Do this: Render the material as a Markdown table with columns "No." and "Line", giving each line its own row. Start at the first line of the material and end with the line containing "brown rectangle at", leaving out blank lines.

* BEGIN *

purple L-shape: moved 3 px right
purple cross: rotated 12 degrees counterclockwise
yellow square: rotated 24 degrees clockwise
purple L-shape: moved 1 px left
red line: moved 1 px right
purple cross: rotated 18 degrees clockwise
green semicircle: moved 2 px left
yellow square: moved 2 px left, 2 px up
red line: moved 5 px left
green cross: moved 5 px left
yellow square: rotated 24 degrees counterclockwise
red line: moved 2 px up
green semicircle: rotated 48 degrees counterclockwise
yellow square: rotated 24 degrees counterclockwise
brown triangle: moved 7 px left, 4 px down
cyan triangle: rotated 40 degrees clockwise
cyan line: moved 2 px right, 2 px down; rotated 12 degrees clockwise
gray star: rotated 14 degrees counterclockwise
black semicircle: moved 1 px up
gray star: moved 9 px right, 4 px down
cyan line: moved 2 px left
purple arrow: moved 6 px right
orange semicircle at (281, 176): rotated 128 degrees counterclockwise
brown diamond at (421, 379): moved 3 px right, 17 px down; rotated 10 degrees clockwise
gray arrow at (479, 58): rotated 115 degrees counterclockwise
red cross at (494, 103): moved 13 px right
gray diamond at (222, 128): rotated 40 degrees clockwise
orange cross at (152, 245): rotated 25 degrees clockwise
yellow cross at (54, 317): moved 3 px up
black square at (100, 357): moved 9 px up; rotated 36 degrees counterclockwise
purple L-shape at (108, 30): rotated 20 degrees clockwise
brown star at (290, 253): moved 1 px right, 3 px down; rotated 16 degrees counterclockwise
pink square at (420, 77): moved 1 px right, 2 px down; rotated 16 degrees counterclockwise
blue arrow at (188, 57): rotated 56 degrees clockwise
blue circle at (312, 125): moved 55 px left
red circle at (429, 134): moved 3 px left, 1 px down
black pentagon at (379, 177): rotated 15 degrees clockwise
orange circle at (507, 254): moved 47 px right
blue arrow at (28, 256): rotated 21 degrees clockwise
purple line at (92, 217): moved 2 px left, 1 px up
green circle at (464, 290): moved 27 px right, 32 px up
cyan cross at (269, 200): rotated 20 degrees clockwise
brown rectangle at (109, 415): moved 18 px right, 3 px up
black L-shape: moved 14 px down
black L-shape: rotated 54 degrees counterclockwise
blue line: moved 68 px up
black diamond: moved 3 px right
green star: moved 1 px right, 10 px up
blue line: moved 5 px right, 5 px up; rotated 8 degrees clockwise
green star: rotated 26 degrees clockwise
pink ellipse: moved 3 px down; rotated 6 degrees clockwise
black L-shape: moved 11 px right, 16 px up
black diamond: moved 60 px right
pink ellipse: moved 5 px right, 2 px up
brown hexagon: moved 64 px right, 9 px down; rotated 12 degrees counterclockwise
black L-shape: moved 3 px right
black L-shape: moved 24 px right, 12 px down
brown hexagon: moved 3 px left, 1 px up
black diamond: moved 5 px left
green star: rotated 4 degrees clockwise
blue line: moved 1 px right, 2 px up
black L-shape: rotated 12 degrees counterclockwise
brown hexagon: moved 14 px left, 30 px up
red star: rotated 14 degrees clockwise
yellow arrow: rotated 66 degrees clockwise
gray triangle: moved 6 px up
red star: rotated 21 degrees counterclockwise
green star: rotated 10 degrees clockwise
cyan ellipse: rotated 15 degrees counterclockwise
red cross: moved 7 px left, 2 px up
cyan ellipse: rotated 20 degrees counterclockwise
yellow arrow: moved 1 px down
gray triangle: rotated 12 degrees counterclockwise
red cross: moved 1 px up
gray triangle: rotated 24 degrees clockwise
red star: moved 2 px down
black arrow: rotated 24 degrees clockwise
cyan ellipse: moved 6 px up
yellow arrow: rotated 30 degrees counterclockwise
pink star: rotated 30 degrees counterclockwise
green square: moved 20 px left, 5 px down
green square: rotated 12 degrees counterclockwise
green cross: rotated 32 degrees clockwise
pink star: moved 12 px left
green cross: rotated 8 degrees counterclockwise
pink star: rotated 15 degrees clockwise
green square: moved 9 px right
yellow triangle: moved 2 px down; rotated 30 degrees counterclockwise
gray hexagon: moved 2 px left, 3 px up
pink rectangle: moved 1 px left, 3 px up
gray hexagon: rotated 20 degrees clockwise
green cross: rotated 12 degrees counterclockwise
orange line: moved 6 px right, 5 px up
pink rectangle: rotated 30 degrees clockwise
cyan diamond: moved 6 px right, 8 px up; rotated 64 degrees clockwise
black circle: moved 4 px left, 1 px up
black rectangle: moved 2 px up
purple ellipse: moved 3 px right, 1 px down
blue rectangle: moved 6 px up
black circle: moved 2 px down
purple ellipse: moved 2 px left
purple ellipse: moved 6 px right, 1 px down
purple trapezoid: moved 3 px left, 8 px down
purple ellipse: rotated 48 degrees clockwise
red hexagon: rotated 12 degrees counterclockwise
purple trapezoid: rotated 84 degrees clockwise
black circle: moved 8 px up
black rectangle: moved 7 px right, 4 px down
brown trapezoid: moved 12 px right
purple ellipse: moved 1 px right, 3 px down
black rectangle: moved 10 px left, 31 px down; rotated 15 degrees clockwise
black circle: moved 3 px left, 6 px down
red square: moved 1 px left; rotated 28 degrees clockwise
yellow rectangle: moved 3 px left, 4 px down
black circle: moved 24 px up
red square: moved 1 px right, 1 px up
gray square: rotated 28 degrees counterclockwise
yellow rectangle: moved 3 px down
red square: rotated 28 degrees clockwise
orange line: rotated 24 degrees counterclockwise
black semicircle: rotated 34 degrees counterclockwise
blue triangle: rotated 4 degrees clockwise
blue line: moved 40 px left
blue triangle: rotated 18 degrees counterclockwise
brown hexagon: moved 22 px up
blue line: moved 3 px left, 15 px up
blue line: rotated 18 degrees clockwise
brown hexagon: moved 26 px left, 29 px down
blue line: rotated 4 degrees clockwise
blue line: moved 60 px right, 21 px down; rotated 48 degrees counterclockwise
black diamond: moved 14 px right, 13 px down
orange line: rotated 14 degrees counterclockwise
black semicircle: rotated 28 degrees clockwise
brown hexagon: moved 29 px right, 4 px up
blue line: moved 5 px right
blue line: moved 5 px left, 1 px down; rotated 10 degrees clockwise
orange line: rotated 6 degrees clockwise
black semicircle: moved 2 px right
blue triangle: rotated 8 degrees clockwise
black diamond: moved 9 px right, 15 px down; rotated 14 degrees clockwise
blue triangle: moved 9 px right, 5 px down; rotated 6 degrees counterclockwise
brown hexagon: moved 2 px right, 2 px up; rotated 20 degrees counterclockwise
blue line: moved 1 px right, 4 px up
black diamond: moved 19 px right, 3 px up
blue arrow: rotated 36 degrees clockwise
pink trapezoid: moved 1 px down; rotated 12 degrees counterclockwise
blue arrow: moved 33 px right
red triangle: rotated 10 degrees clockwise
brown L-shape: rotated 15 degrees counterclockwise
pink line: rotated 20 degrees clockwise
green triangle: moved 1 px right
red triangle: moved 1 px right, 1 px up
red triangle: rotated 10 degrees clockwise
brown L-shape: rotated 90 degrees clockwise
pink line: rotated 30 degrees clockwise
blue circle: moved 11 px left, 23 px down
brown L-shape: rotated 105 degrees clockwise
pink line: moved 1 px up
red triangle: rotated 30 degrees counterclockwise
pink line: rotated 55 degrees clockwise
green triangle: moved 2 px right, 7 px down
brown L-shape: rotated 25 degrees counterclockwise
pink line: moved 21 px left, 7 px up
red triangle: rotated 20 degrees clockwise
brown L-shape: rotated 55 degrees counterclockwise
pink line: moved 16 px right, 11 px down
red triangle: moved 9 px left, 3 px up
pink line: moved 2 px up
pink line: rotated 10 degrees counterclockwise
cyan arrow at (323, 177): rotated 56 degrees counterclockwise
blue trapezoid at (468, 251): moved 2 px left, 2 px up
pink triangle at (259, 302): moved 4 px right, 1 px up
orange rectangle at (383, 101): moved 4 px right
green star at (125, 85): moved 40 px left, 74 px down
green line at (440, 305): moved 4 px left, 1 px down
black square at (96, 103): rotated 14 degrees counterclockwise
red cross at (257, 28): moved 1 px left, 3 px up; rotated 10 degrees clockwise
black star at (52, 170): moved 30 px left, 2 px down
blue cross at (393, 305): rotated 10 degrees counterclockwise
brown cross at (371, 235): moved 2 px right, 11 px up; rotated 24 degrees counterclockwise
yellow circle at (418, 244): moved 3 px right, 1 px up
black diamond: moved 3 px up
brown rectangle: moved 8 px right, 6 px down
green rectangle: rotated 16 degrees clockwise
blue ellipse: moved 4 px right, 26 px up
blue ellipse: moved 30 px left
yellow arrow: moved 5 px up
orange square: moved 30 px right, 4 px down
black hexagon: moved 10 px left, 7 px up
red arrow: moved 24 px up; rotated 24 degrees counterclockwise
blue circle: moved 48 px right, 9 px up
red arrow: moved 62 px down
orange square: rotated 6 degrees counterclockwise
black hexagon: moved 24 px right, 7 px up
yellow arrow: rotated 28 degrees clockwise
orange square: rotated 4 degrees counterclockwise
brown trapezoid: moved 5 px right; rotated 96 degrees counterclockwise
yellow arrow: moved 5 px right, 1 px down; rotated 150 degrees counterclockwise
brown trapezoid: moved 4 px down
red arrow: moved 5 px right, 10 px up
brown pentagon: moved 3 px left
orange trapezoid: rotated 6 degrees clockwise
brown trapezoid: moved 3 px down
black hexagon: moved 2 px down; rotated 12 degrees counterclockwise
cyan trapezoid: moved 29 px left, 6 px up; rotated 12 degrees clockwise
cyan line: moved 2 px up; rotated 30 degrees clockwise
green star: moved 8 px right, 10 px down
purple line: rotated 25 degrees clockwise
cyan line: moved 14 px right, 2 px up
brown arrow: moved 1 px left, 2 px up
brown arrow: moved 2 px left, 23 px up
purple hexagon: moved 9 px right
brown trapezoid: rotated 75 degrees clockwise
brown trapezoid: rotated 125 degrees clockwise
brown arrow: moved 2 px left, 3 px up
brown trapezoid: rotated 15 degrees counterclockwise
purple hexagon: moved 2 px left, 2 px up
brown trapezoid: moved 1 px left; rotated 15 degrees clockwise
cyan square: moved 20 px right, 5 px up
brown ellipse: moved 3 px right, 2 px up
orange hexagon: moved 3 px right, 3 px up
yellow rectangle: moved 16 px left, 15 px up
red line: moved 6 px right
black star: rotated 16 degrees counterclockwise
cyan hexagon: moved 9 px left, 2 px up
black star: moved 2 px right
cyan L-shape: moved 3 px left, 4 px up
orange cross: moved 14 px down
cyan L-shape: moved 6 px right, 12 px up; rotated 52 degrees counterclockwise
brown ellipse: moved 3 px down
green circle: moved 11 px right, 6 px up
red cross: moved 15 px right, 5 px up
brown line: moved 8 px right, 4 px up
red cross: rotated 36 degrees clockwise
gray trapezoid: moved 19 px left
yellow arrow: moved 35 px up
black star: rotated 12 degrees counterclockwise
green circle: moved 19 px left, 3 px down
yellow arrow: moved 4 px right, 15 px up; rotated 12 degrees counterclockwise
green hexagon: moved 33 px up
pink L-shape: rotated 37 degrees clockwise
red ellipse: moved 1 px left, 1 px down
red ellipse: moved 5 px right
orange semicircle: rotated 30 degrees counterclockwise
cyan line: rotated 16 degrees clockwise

* END *

Task solution:
| No. | Line |
|---|---|
| 1 | purple L-shape: moved 3 px right |
| 2 | purple cross: rotated 12 degrees counterclockwise |
| 3 | yellow square: rotated 24 degrees clockwise |
| 4 | purple L-shape: moved 1 px left |
| 5 | red line: moved 1 px right |
| 6 | purple cross: rotated 18 degrees clockwise |
| 7 | green semicircle: moved 2 px left |
| 8 | yellow square: moved 2 px left, 2 px up |
| 9 | red line: moved 5 px left |
| 10 | green cross: moved 5 px left |
| 11 | yellow square: rotated 24 degrees counterclockwise |
| 12 | red line: moved 2 px up |
| 13 | green semicircle: rotated 48 degrees counterclockwise |
| 14 | yellow square: rotated 24 degrees counterclockwise |
| 15 | brown triangle: moved 7 px left, 4 px down |
| 16 | cyan triangle: rotated 40 degrees clockwise |
| 17 | cyan line: moved 2 px right, 2 px down; rotated 12 degrees clockwise |
| 18 | gray star: rotated 14 degrees counterclockwise |
| 19 | black semicircle: moved 1 px up |
| 20 | gray star: moved 9 px right, 4 px down |
| 21 | cyan line: moved 2 px left |
| 22 | purple arrow: moved 6 px right |
| 23 | orange semicircle at (281, 176): rotated 128 degrees counterclockwise |
| 24 | brown diamond at (421, 379): moved 3 px right, 17 px down; rotated 10 degrees clockwise |
| 25 | gray arrow at (479, 58): rotated 115 degrees counterclockwise |
| 26 | red cross at (494, 103): moved 13 px right |
| 27 | gray diamond at (222, 128): rotated 40 degrees clockwise |
| 28 | orange cross at (152, 245): rotated 25 degrees clockwise |
| 29 | yellow cross at (54, 317): moved 3 px up |
| 30 | black square at (100, 357): moved 9 px up; rotated 36 degrees counterclockwise |
| 31 | purple L-shape at (108, 30): rotated 20 degrees clockwise |
| 32 | brown star at (290, 253): moved 1 px right, 3 px down; rotated 16 degrees counterclockwise |
| 33 | pink square at (420, 77): moved 1 px right, 2 px down; rotated 16 degrees counterclockwise |
| 34 | blue arrow at (188, 57): rotated 56 degrees clockwise |
| 35 | blue circle at (312, 125): moved 55 px left |
| 36 | red circle at (429, 134): moved 3 px left, 1 px down |
| 37 | black pentagon at (379, 177): rotated 15 degrees clockwise |
| 38 | orange circle at (507, 254): moved 47 px right |
| 39 | blue arrow at (28, 256): rotated 21 degrees clockwise |
| 40 | purple line at (92, 217): moved 2 px left, 1 px up |
| 41 | green circle at (464, 290): moved 27 px right, 32 px up |
| 42 | cyan cross at (269, 200): rotated 20 degrees clockwise |
| 43 | brown rectangle at (109, 415): moved 18 px right, 3 px up |